- Action item: Exactly as written, retype the listing below, omitting the pictures.

- Data extracts:
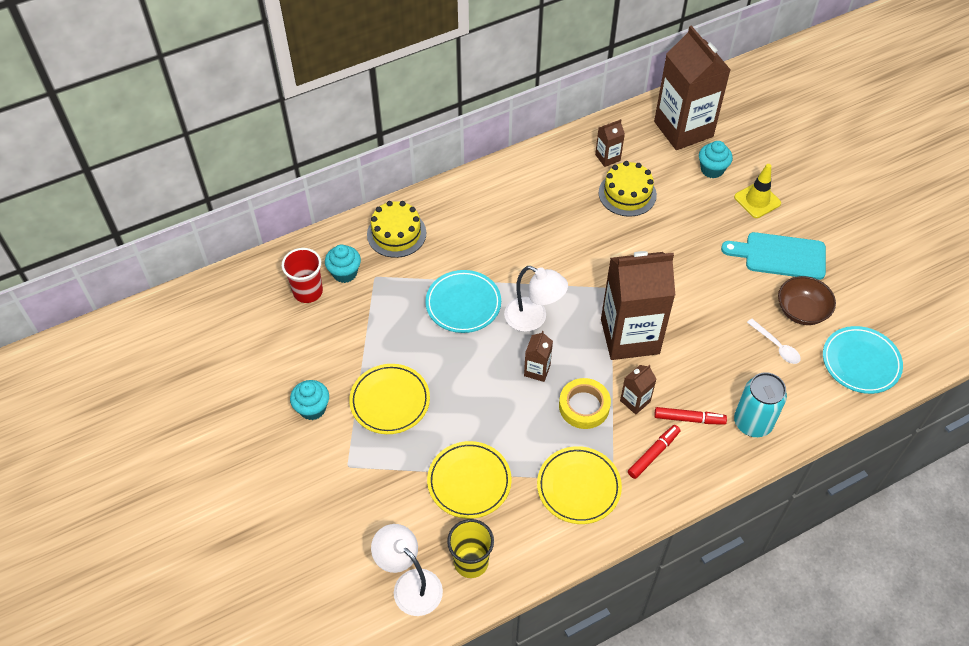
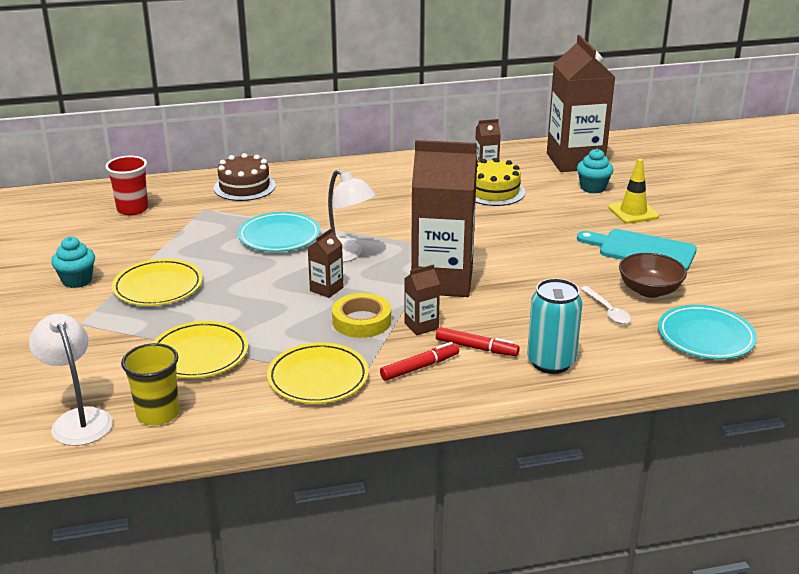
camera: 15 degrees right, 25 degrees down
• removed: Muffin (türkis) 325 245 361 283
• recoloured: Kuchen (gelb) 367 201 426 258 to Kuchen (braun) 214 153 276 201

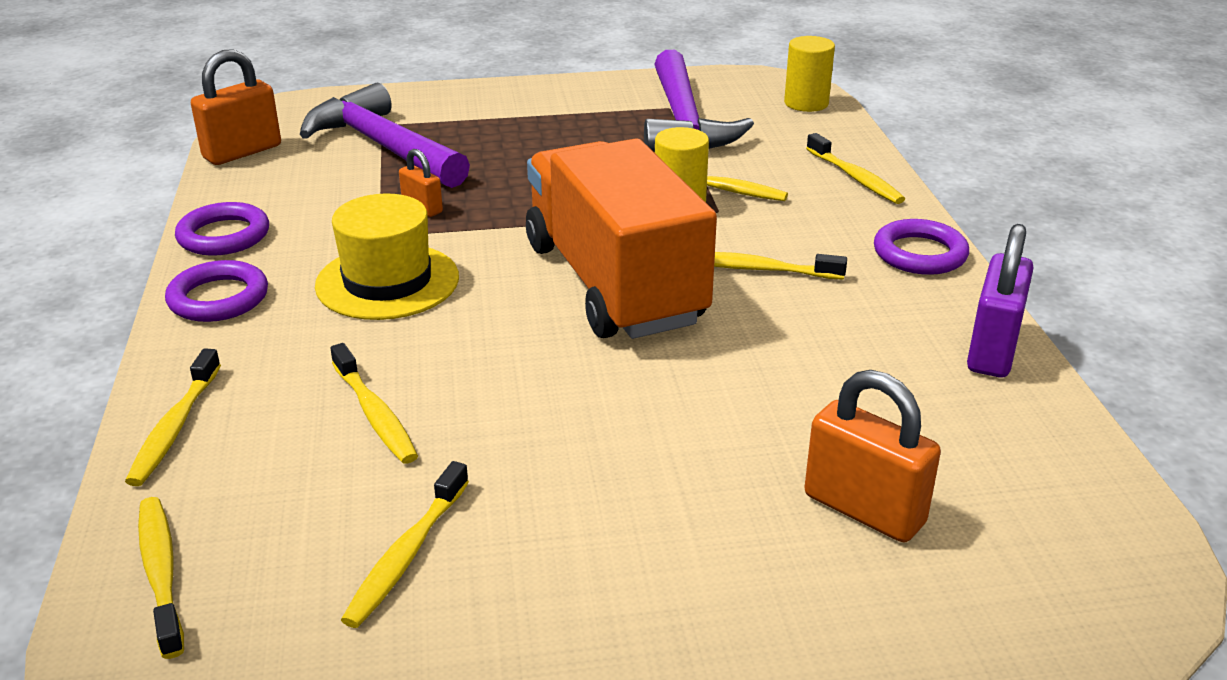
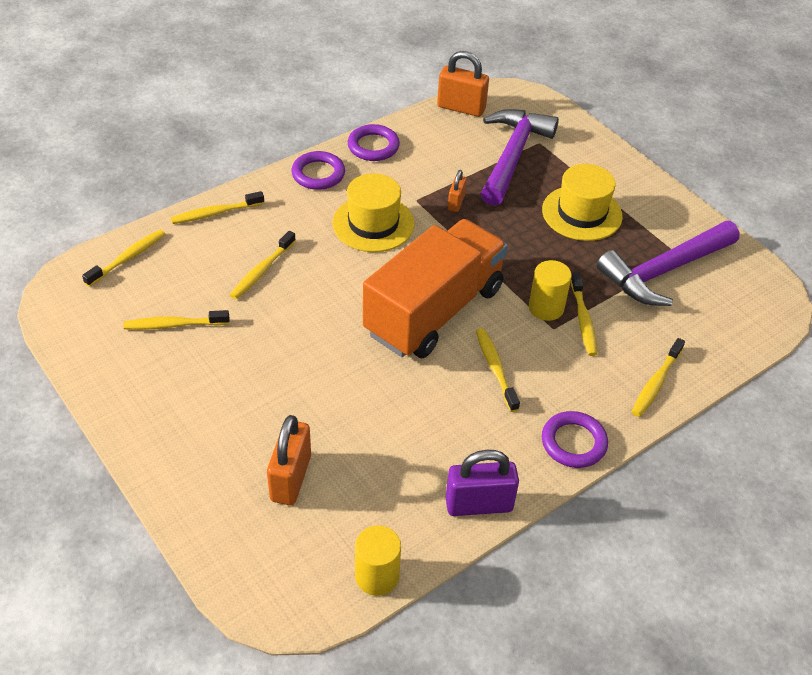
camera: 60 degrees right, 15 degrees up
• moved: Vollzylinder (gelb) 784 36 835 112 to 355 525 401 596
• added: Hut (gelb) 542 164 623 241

- Task answer:
camera: 15 degrees right, 25 degrees down
• removed: Muffin (türkis) 325 245 361 283
• recoloured: Kuchen (gelb) 367 201 426 258 to Kuchen (braun) 214 153 276 201

camera: 60 degrees right, 15 degrees up
• moved: Vollzylinder (gelb) 784 36 835 112 to 355 525 401 596
• added: Hut (gelb) 542 164 623 241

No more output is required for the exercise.